_Task_: Your response should contain every line from the data below that holds the string "pawn".

(Dataset entries)
*** Begin section ***
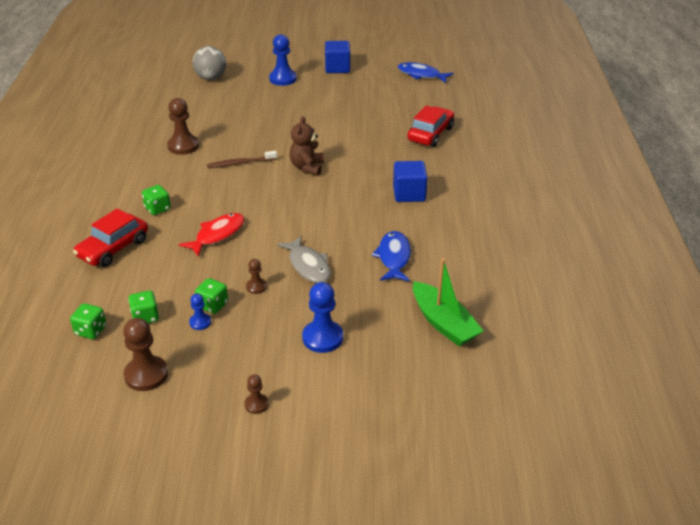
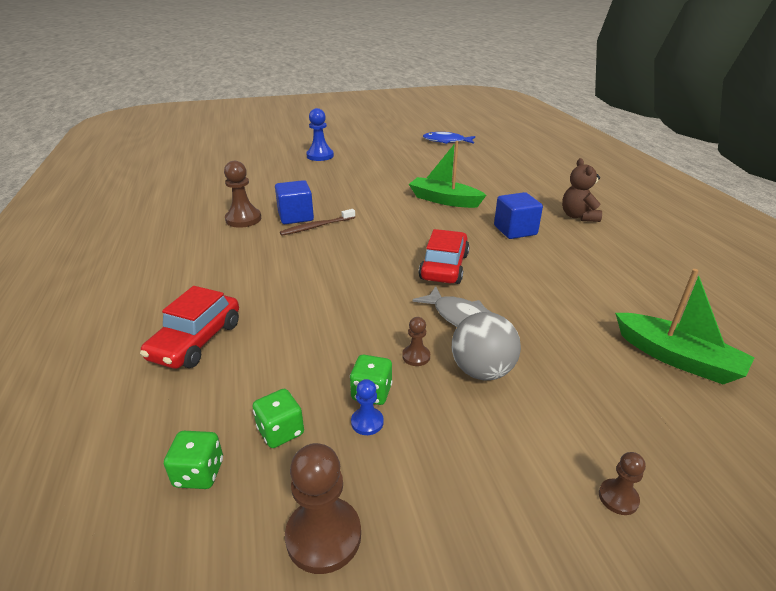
camera: 15 degrees left, 5 degrees down
(157, 209) = (239, 284): green dice -> none
(211, 78) = (247, 162): grey ball -> grey ball (482, 371)
(217, 235) = (330, 302): red fish -> none
(256, 404) = (535, 548): brown pawn -> brown pawn (618, 498)
(307, 167) = (392, 221): brown teddy bear -> brown teddy bear (578, 216)
(322, 338) = (550, 409): blue pawn -> none
(337, 68) = (367, 144): blue cube -> blue cube (295, 216)
(368, 151) = (444, 200): none -> green boat
(394, 257) = (553, 293): blue fish -> none
(430, 134) = (492, 180): red car -> red car (444, 267)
*** End section ***
_Solution_:
(256, 404) = (535, 548): brown pawn -> brown pawn (618, 498)
(322, 338) = (550, 409): blue pawn -> none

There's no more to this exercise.